◆ Problem requirements ◆
Take the entries that follow and return exactly the lines from the one holding "camera: 50 degrees left, 10 degrees up" through the one holding "none -> red pot [430,453,568,568]", both included. Nothing else is needed.

◆ Given records ◆
↓↓↓

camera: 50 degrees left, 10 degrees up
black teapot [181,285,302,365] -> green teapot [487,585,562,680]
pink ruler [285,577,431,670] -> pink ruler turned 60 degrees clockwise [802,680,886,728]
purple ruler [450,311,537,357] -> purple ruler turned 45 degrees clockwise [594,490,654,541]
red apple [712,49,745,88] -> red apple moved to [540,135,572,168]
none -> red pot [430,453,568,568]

↑↑↑
↓↓↓

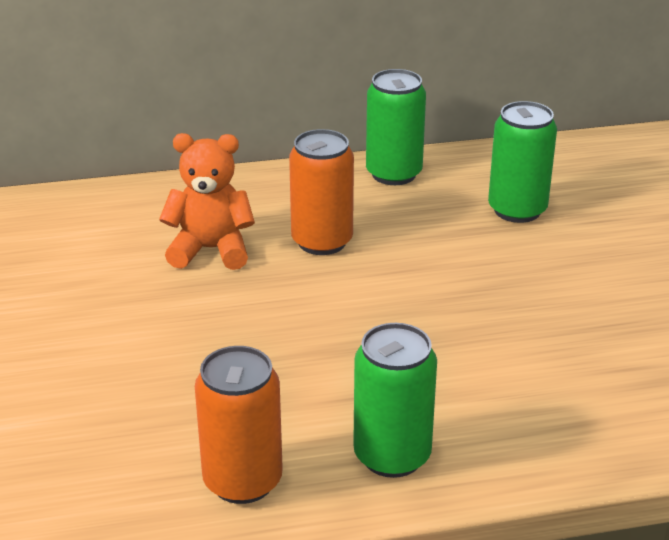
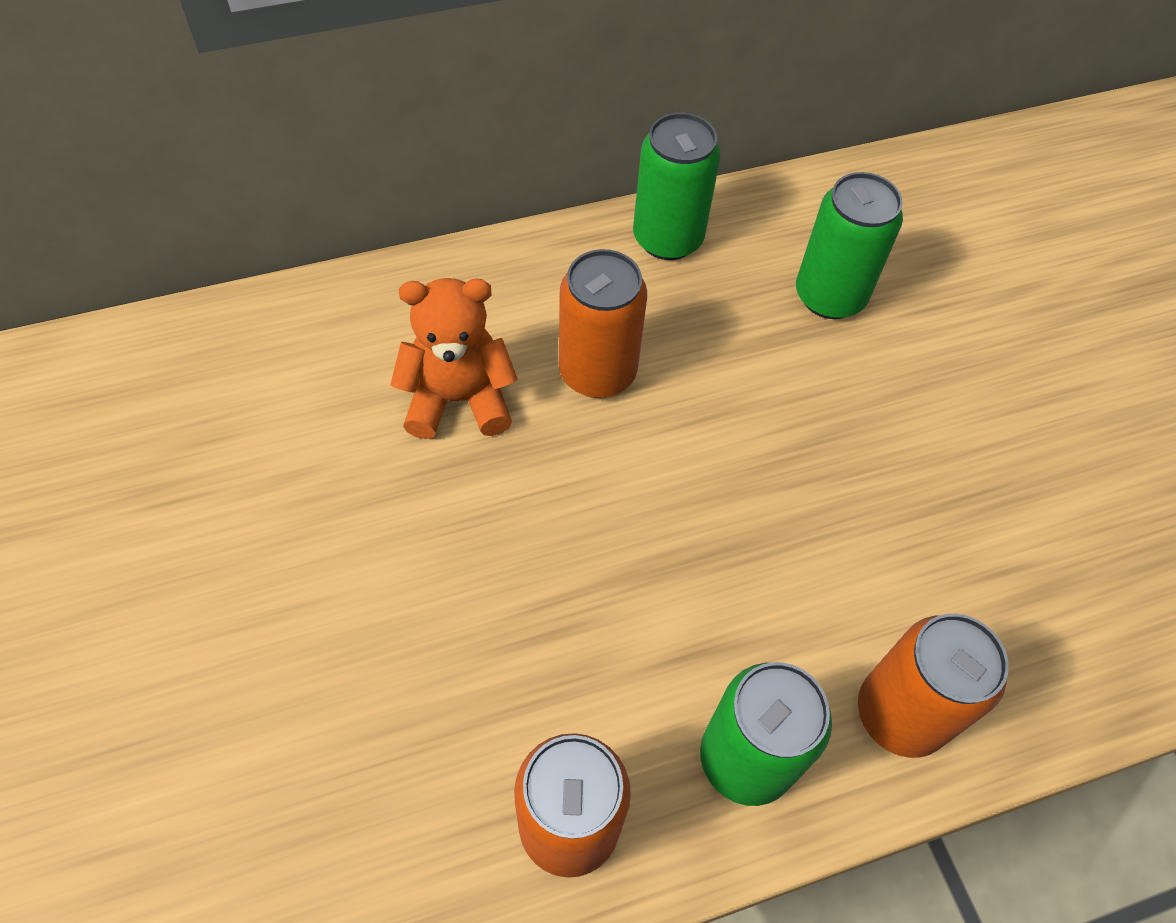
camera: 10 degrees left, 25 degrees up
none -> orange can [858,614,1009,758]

↑↑↑
↓↓↓

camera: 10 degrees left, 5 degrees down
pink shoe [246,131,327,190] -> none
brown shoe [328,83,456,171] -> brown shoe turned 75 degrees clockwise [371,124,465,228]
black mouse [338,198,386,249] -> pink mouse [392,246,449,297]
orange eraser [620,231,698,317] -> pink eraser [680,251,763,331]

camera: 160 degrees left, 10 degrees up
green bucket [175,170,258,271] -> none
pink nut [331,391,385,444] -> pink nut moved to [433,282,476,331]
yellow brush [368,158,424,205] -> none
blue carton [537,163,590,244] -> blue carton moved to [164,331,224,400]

↑↑↑

◆ Result of this exercise ◆
camera: 50 degrees left, 10 degrees up
black teapot [181,285,302,365] -> green teapot [487,585,562,680]
pink ruler [285,577,431,670] -> pink ruler turned 60 degrees clockwise [802,680,886,728]
purple ruler [450,311,537,357] -> purple ruler turned 45 degrees clockwise [594,490,654,541]
red apple [712,49,745,88] -> red apple moved to [540,135,572,168]
none -> red pot [430,453,568,568]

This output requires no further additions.